Before and after coordinates:
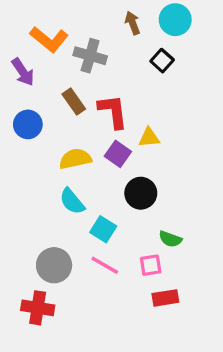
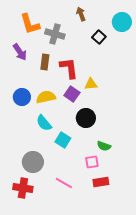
cyan circle: (175, 20) -> (122, 22), moved
orange L-shape: (49, 39) -> (30, 24), turned 35
purple arrow: (23, 72) -> (20, 52), moved
brown rectangle: (74, 102) -> (45, 62), turned 42
blue circle: (28, 124) -> (22, 97), moved
pink line: (105, 265) -> (64, 183), moved

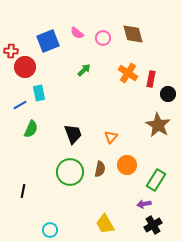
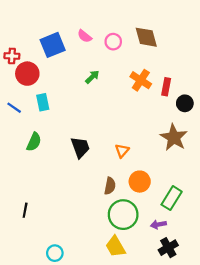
blue line: (20, 105) -> (14, 108), moved, turned 64
green circle: (70, 172) -> (123, 215), moved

Aim of the exercise - All of the data above should be quoted exactly, except for the pictures.

Expected output -
cyan circle: (175, 20) -> (122, 22), moved
orange L-shape: (49, 39) -> (30, 24), turned 35
purple arrow: (23, 72) -> (20, 52), moved
brown rectangle: (74, 102) -> (45, 62), turned 42
blue circle: (28, 124) -> (22, 97), moved
pink line: (105, 265) -> (64, 183), moved

blue line: (20, 105) -> (14, 108), moved, turned 64
green circle: (70, 172) -> (123, 215), moved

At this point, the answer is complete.